■ Excerpted data

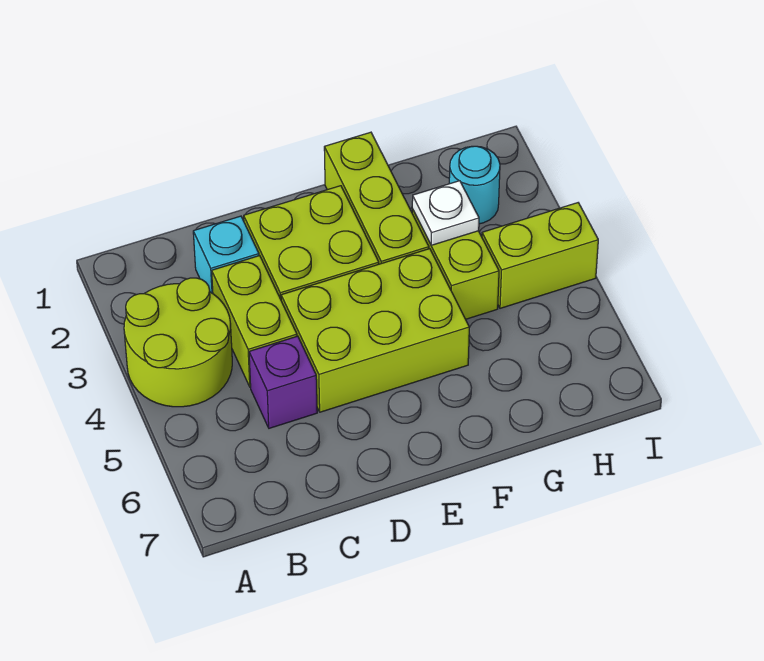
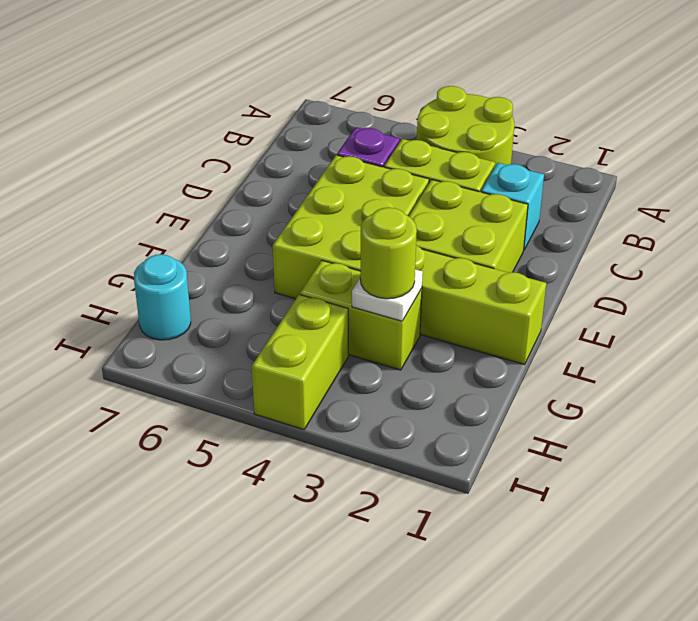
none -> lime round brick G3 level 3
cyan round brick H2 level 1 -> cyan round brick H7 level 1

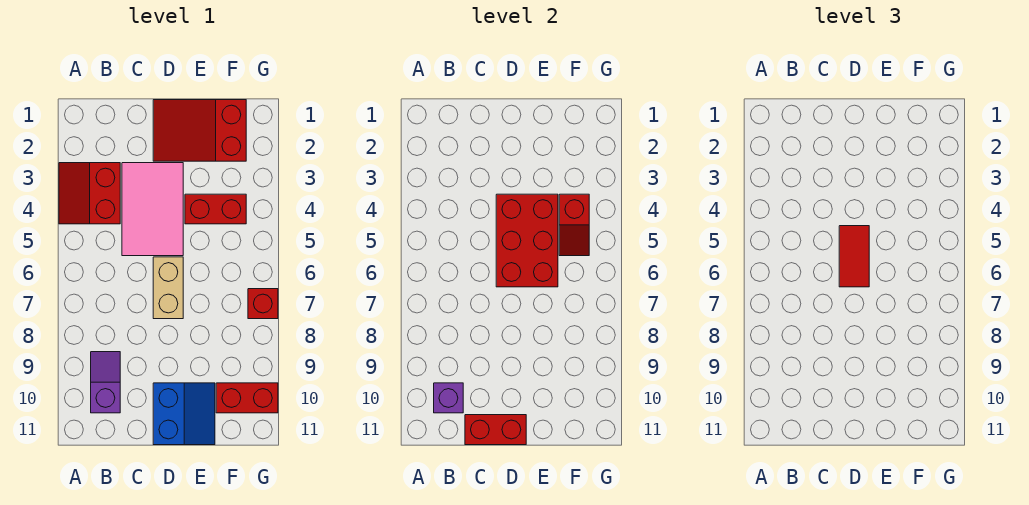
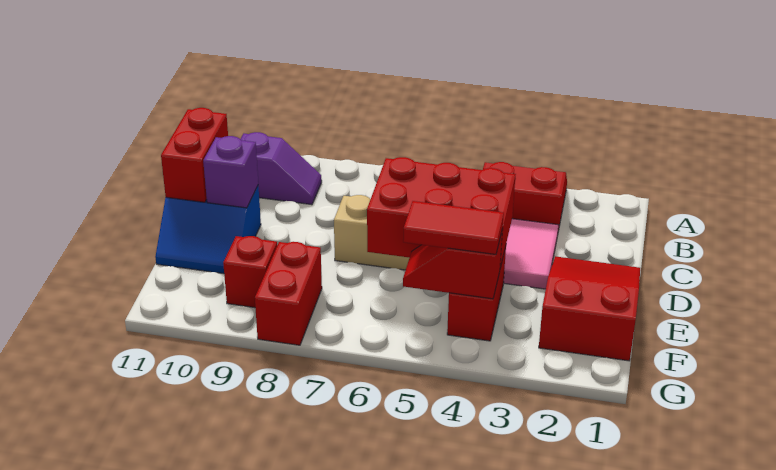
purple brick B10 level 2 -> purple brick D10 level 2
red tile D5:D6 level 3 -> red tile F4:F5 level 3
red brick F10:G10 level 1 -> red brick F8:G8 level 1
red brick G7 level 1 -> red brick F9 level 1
---
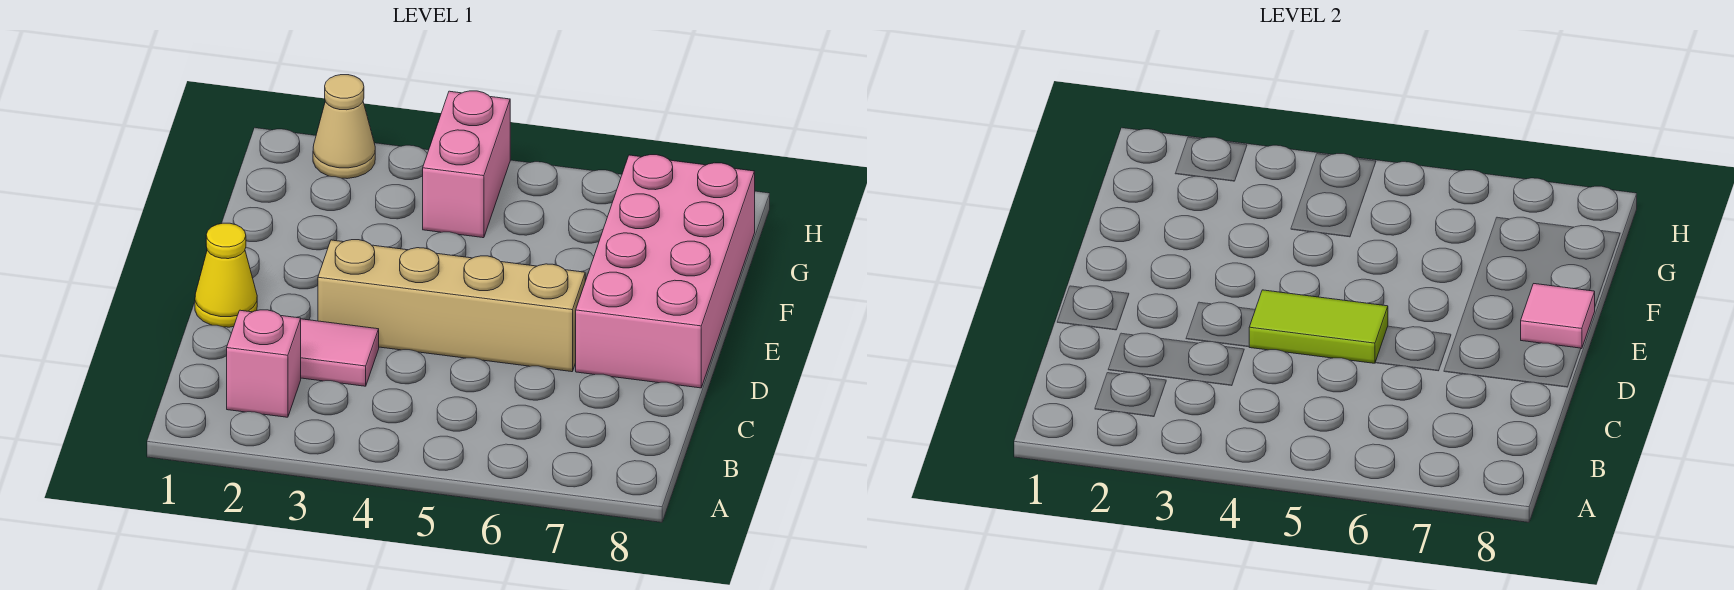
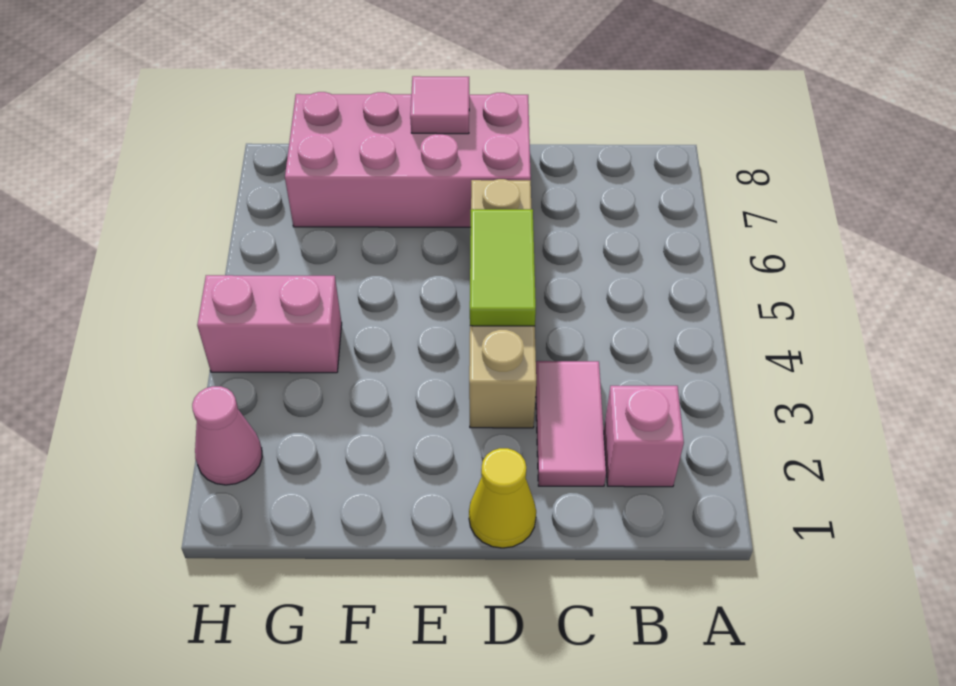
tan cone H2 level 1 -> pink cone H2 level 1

■ Task
Precisely the lines between those holding "purple brick B10" and "red brick G7 level 1 -> red brick F9 level 1", inclusive, are to be reproduced from the listing above, with nothing added.

■ Exercise result
purple brick B10 level 2 -> purple brick D10 level 2
red tile D5:D6 level 3 -> red tile F4:F5 level 3
red brick F10:G10 level 1 -> red brick F8:G8 level 1
red brick G7 level 1 -> red brick F9 level 1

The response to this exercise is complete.